» **Assignment**
Pictures aside, each entry has to be returned exactly as it stands.
*** Data for analysis
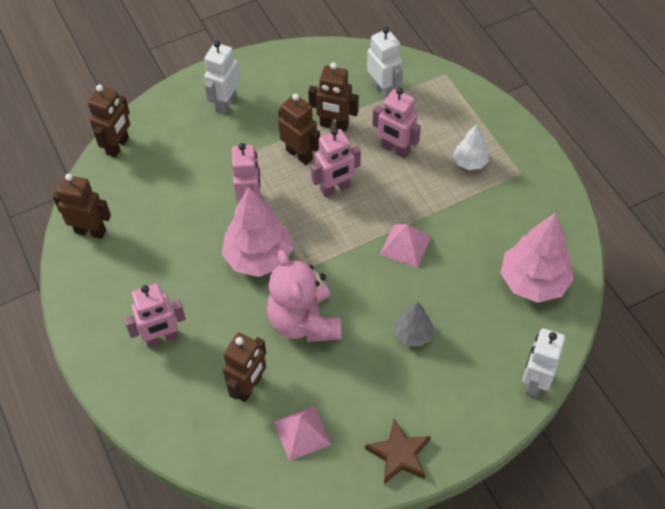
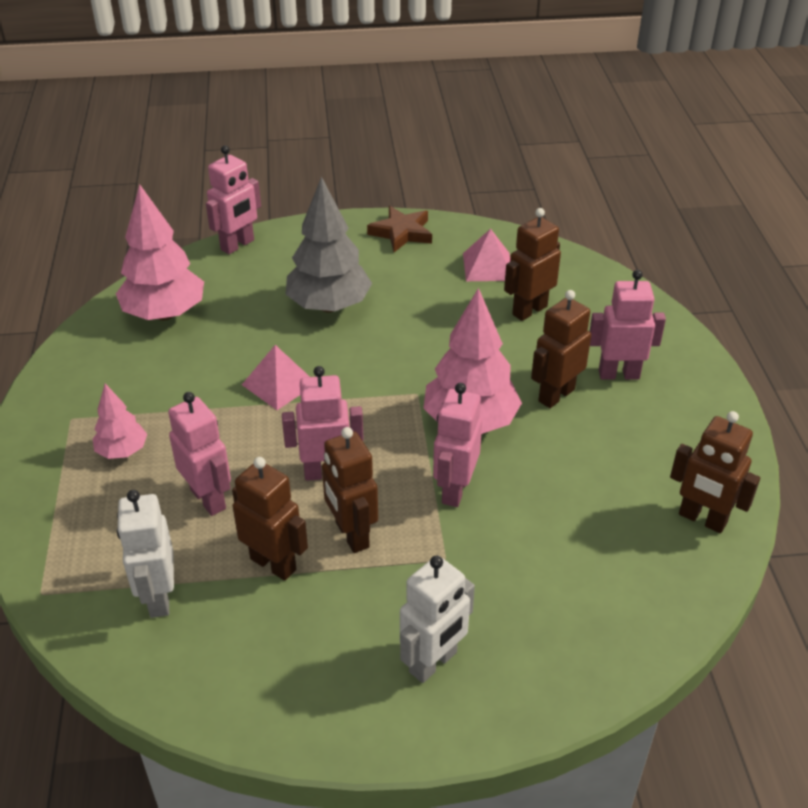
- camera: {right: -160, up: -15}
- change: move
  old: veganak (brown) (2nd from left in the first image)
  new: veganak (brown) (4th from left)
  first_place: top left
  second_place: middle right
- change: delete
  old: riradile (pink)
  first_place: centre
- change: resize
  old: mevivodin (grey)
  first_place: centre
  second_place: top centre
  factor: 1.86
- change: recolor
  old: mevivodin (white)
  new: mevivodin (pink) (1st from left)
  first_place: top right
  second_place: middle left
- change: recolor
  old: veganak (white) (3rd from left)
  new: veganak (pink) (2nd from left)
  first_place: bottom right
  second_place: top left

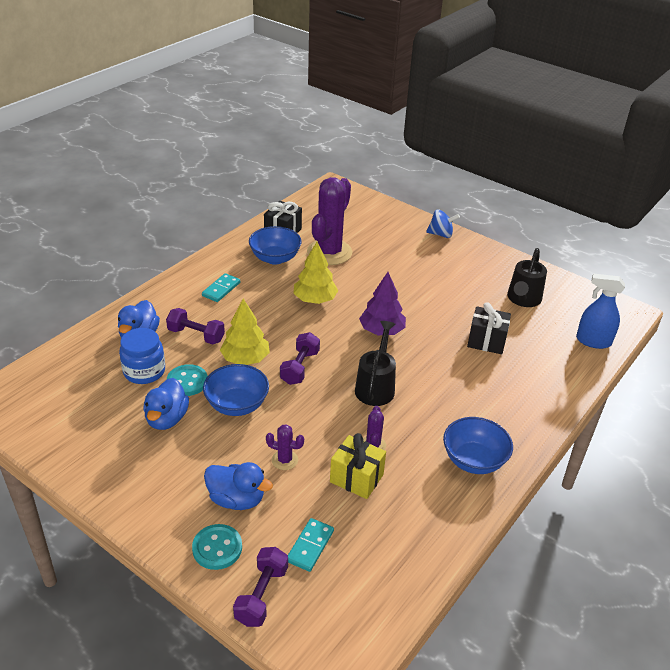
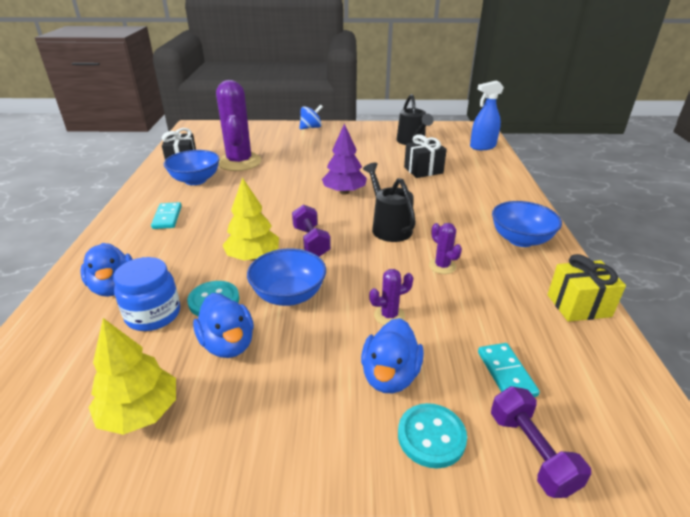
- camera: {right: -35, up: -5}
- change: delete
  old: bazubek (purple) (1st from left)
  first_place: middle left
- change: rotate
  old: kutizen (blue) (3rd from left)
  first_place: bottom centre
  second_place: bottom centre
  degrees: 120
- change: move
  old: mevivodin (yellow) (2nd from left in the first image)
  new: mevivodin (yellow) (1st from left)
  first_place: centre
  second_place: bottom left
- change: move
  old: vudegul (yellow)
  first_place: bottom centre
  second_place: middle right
******
» **Response area**
- camera: {right: -160, up: -15}
- change: move
  old: veganak (brown) (2nd from left in the first image)
  new: veganak (brown) (4th from left)
  first_place: top left
  second_place: middle right
- change: delete
  old: riradile (pink)
  first_place: centre
- change: resize
  old: mevivodin (grey)
  first_place: centre
  second_place: top centre
  factor: 1.86
- change: recolor
  old: mevivodin (white)
  new: mevivodin (pink) (1st from left)
  first_place: top right
  second_place: middle left
- change: recolor
  old: veganak (white) (3rd from left)
  new: veganak (pink) (2nd from left)
  first_place: bottom right
  second_place: top left

- camera: {right: -35, up: -5}
- change: delete
  old: bazubek (purple) (1st from left)
  first_place: middle left
- change: rotate
  old: kutizen (blue) (3rd from left)
  first_place: bottom centre
  second_place: bottom centre
  degrees: 120
- change: move
  old: mevivodin (yellow) (2nd from left in the first image)
  new: mevivodin (yellow) (1st from left)
  first_place: centre
  second_place: bottom left
- change: move
  old: vudegul (yellow)
  first_place: bottom centre
  second_place: middle right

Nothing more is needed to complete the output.